__REQUIREMENT__
If pictures appear in the lines below, skip them and copy exactly the lines from the one containing "orange semicircle: (173, 95)" through the one containing "cyan cross: (72, 110) -> (69, 80), moved", and nothing else.
:: PROVIDED RECORDS
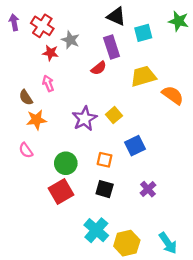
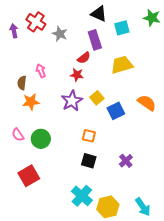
purple arrow: (14, 22) -> (14, 31), moved
red star: (50, 53) -> (77, 75), moved
orange semicircle: (173, 95) -> (147, 103), moved
brown semicircle: (26, 97) -> (22, 83), turned 40
blue square: (135, 146) -> (116, 111), moved
pink semicircle: (26, 150) -> (18, 135), moved
green circle: (66, 163) -> (41, 139), moved
red square: (61, 191) -> (29, 176), moved

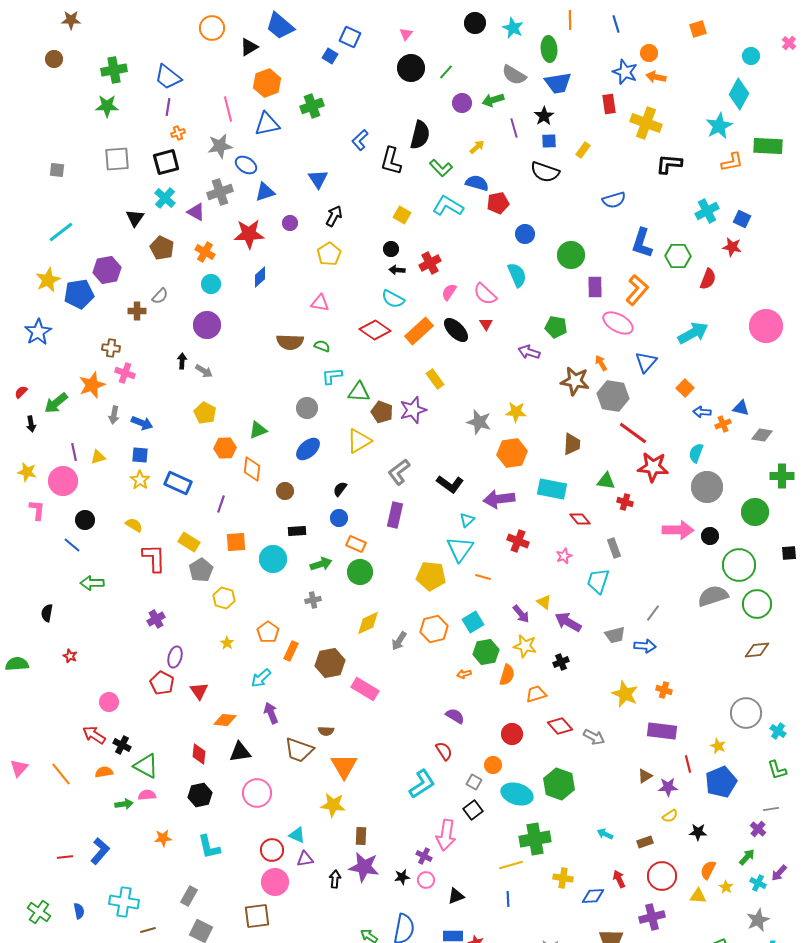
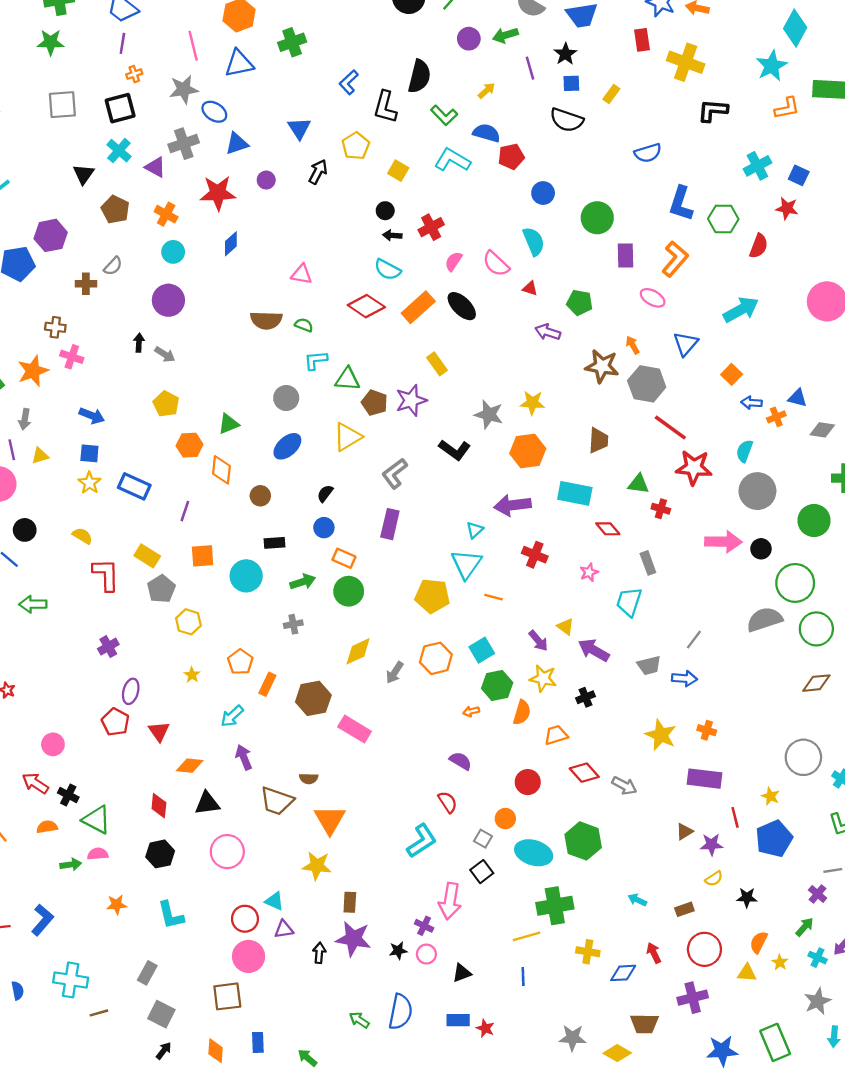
yellow pentagon: (329, 254) -> (356, 146), moved
pink ellipse: (618, 323) -> (653, 298), size x0.7
red triangle: (486, 324) -> (530, 288), moved, turned -40
gray arrow: (114, 415) -> (25, 419), moved
black L-shape: (450, 484) -> (455, 450), moved

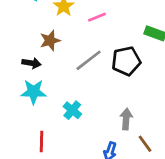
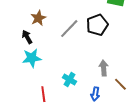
black arrow: (31, 63) -> (27, 37), turned -120
cyan cross: (72, 110) -> (69, 80), moved

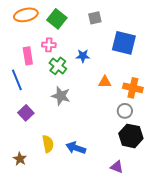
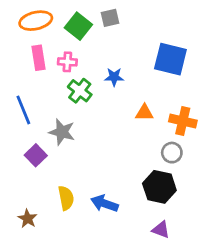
gray square: (95, 18) -> (110, 18), moved
pink rectangle: (28, 56) -> (38, 58), moved
gray star: (61, 96) -> (62, 132), moved
black hexagon: (131, 136) -> (159, 187), moved

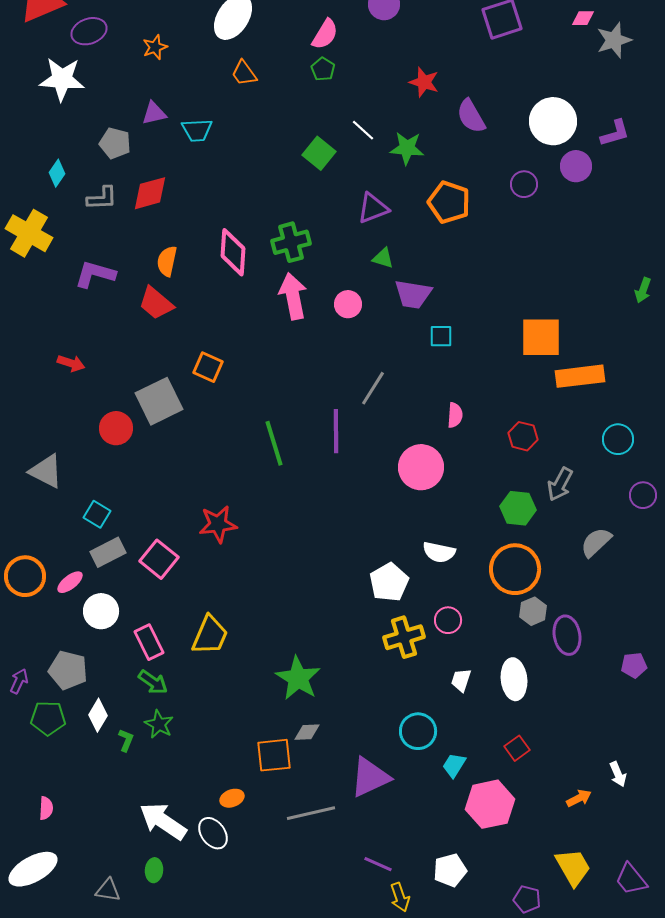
::::
__SOLUTION TO THIS PROBLEM__
orange semicircle: (173, 95) -> (147, 103), moved
brown semicircle: (26, 97) -> (22, 83), turned 40
blue square: (135, 146) -> (116, 111), moved
pink semicircle: (26, 150) -> (18, 135), moved
green circle: (66, 163) -> (41, 139), moved
red square: (61, 191) -> (29, 176), moved

yellow pentagon: (329, 254) -> (356, 146), moved
pink ellipse: (618, 323) -> (653, 298), size x0.7
red triangle: (486, 324) -> (530, 288), moved, turned -40
gray arrow: (114, 415) -> (25, 419), moved
black L-shape: (450, 484) -> (455, 450), moved

black arrow: (31, 63) -> (27, 37), turned -120
cyan cross: (72, 110) -> (69, 80), moved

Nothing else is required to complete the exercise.